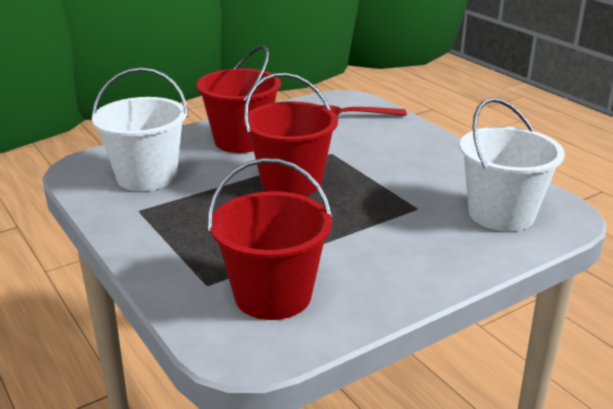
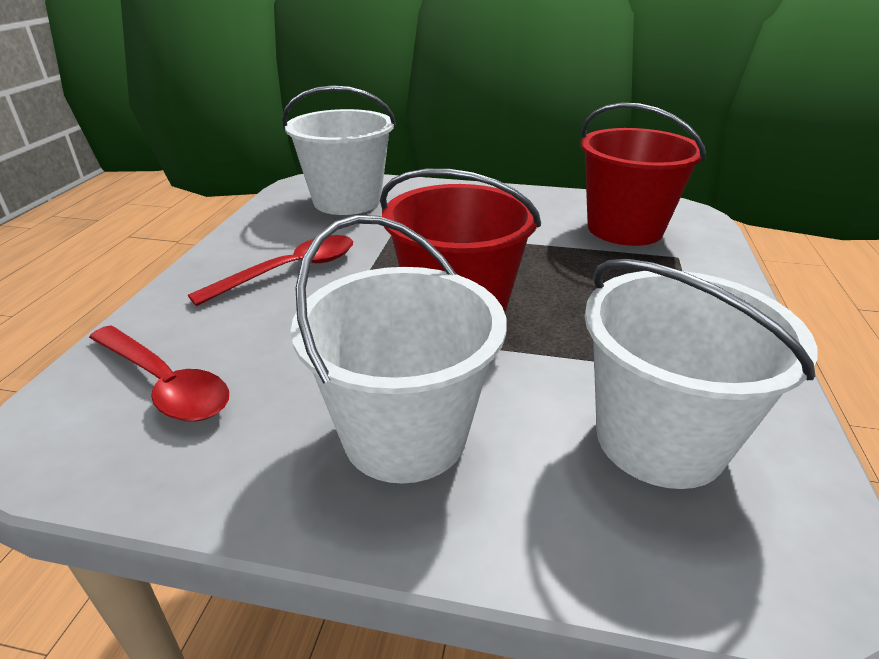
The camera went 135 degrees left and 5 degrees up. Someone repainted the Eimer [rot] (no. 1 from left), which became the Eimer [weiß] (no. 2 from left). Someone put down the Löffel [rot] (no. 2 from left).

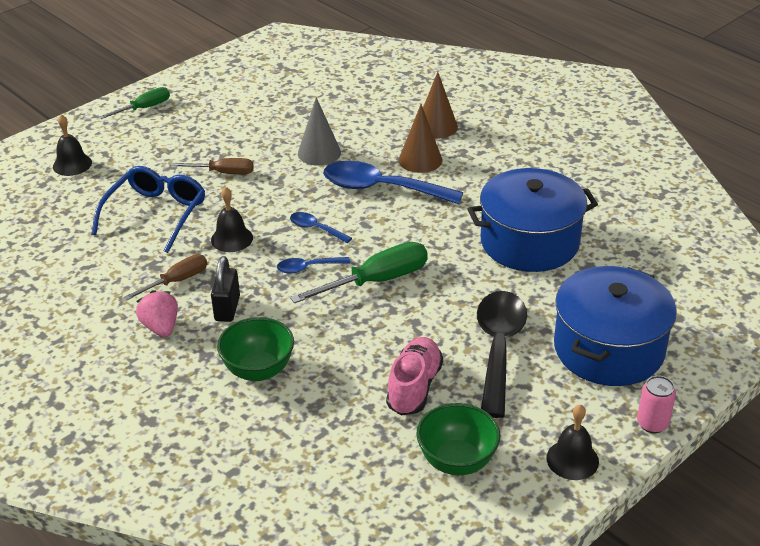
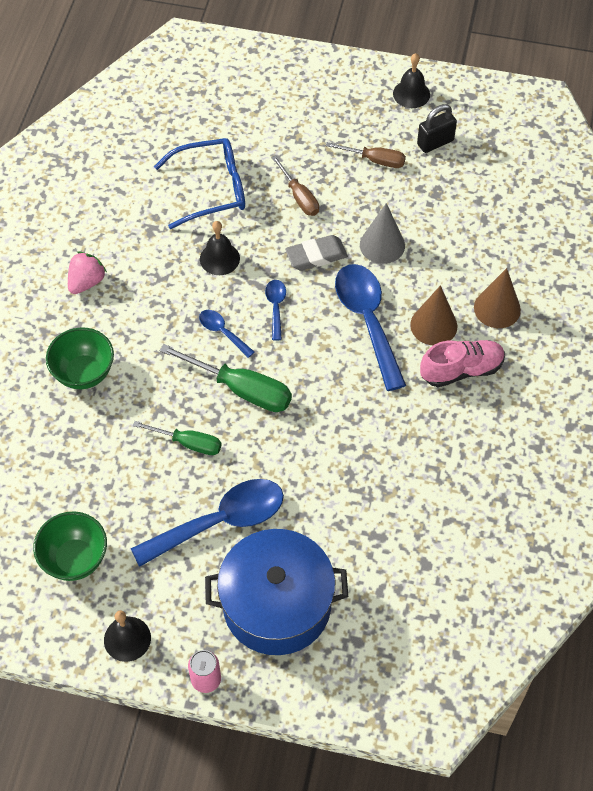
The camera went 55 degrees right and 20 degrees up. Someone carried the Glocke [schwarz] (no. 1 from left in the first image). Someone carried the Schraubenzieher [grün] (no. 1 from left). Someone carried the Schraubenzieher [braun] (no. 1 from left in the first image). Someone carried the Vorhängeschloss [schwarz]. Someone carried the Schuh [rosa]. Someone took away the Kochtopf [blau] (no. 1 from left). Someone repainted the Löffel [schwarz], which became the Löffel [blau] (no. 1 from left). Someone put down the Radiergummi [grau].

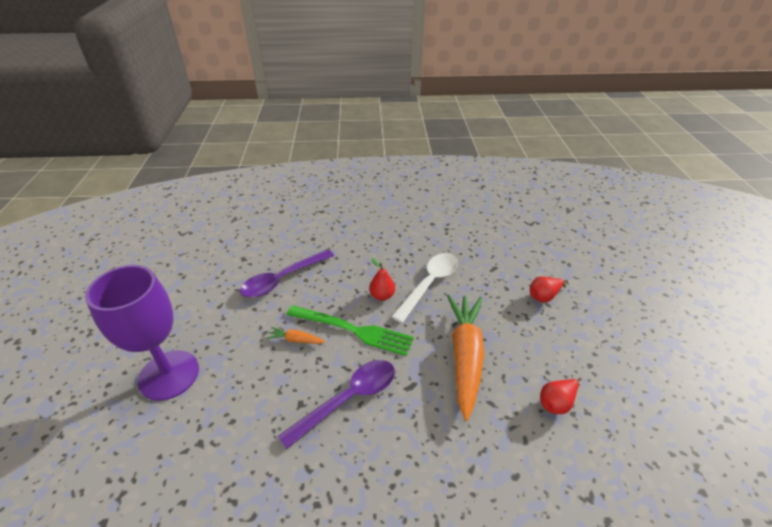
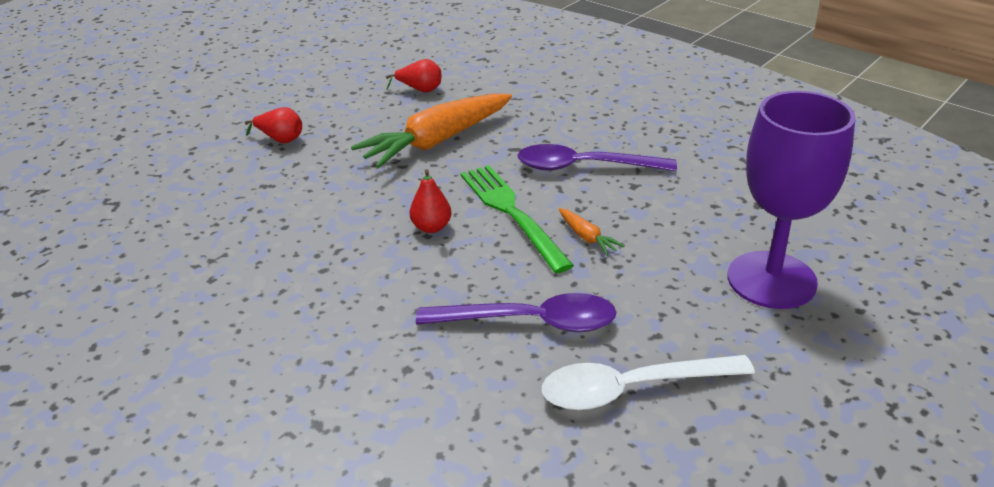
The camera went 135 degrees left and 5 degrees down. Someone carried the Löffel [weiß].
-----
◆ **EXERCISE GOAL**: A faithful copy of all the data above is required, printed exactly and with no pictures.

◆ **REPLY TO THE TASK**:
The camera went 135 degrees left and 5 degrees up. Someone repainted the Eimer [rot] (no. 1 from left), which became the Eimer [weiß] (no. 2 from left). Someone put down the Löffel [rot] (no. 2 from left).

The camera went 55 degrees right and 20 degrees up. Someone carried the Glocke [schwarz] (no. 1 from left in the first image). Someone carried the Schraubenzieher [grün] (no. 1 from left). Someone carried the Schraubenzieher [braun] (no. 1 from left in the first image). Someone carried the Vorhängeschloss [schwarz]. Someone carried the Schuh [rosa]. Someone took away the Kochtopf [blau] (no. 1 from left). Someone repainted the Löffel [schwarz], which became the Löffel [blau] (no. 1 from left). Someone put down the Radiergummi [grau].

The camera went 135 degrees left and 5 degrees down. Someone carried the Löffel [weiß].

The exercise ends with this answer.